#### Exercise objective
Your output should be the records below, word for word and picture-free.

+++ Excerpted records

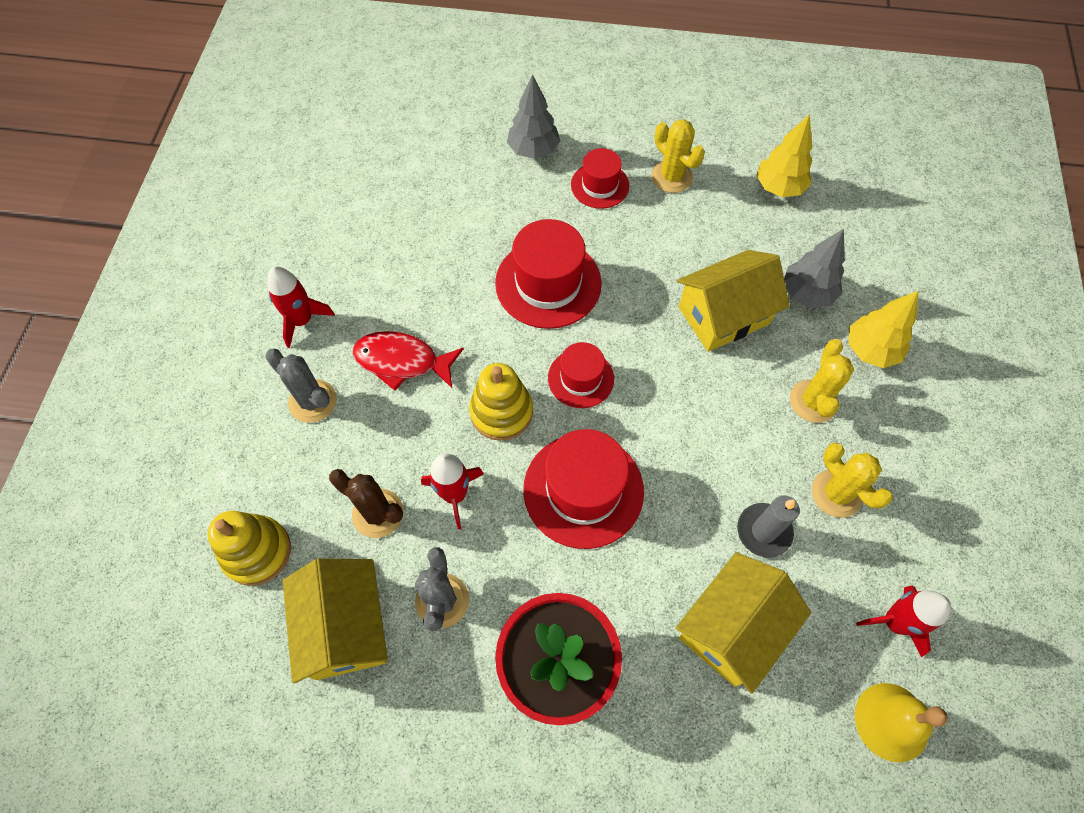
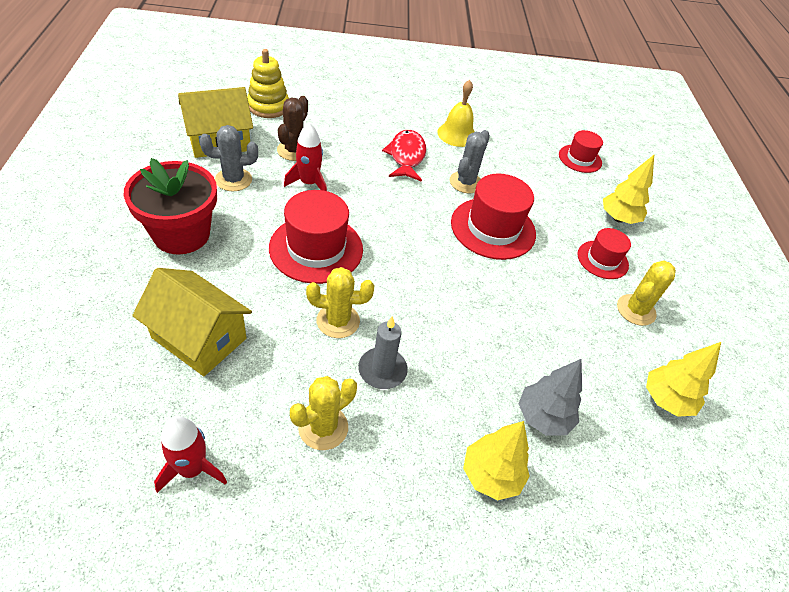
camera: 75 degrees right, 15 degrees down
(302, 320) = (427, 114): red rocket -> none
(312, 401) = (370, 121): grey cactus -> grey cactus (465, 182)
(501, 412) = (375, 204): yellow stacking toy -> none
(533, 150) = (618, 218): grey tree -> yellow tree
(580, 378) = (411, 247): red hat -> red hat (580, 159)
(723, 315) = (496, 345): yellow house -> none
(763, 531) = (284, 365): grey candle -> grey candle (382, 370)
(813, 401) = (419, 414): yellow cactus -> yellow cactus (338, 321)
(891, 721) = (99, 456): yellow bell -> yellow bell (457, 134)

++++++

#### Exercise response
camera: 75 degrees right, 15 degrees down
(302, 320) = (427, 114): red rocket -> none
(312, 401) = (370, 121): grey cactus -> grey cactus (465, 182)
(501, 412) = (375, 204): yellow stacking toy -> none
(533, 150) = (618, 218): grey tree -> yellow tree
(580, 378) = (411, 247): red hat -> red hat (580, 159)
(723, 315) = (496, 345): yellow house -> none
(763, 531) = (284, 365): grey candle -> grey candle (382, 370)
(813, 401) = (419, 414): yellow cactus -> yellow cactus (338, 321)
(891, 721) = (99, 456): yellow bell -> yellow bell (457, 134)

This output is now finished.